**Items from a data source**
= Beginning of Section =
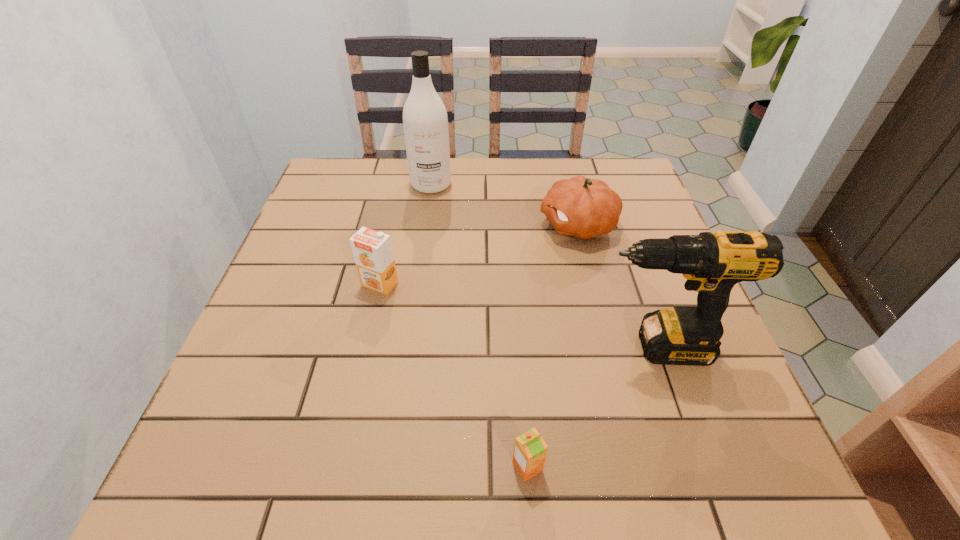
The image size is (960, 540). I want to click on free spot located 0.110m at the tip of the second tallest object, so click(537, 347).

Image resolution: width=960 pixels, height=540 pixels. What are the coordinates of `vacant space located at the tip of the second tallest object` in the screenshot? It's located at (537, 347).

Find the location of a particular element. vacant space located at the tip of the second tallest object is located at coordinates (404, 347).

Find the location of `free space located on the front face of the pumpkin`. free space located on the front face of the pumpkin is located at coordinates (402, 225).

Image resolution: width=960 pixels, height=540 pixels. What are the coordinates of `free space located on the front face of the pumpkin` in the screenshot? It's located at (410, 225).

Find the location of a particular element. Image resolution: width=960 pixels, height=540 pixels. free space located on the front face of the pumpkin is located at coordinates (418, 225).

The height and width of the screenshot is (540, 960). I want to click on free space located 0.070m on the right of the taller orange juice, so click(x=429, y=284).

The height and width of the screenshot is (540, 960). In order to click on free location located on the back of the third object from left to right in this screenshot , I will do `click(514, 287)`.

I want to click on shampoo located in the far edge section of the desktop, so click(x=425, y=121).

Find the location of a particular element. pumpkin located at the far edge is located at coordinates (581, 207).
= End of Section =
**WORK REQUIRED**
Pick out each line in the items above that contains the word "vacant", and copy those lines.

**SOLUTION TO THIS TASK**
Image resolution: width=960 pixels, height=540 pixels. What are the coordinates of `vacant space located at the tip of the second tallest object` in the screenshot? It's located at (537, 347).
Find the location of a particular element. vacant space located at the tip of the second tallest object is located at coordinates (404, 347).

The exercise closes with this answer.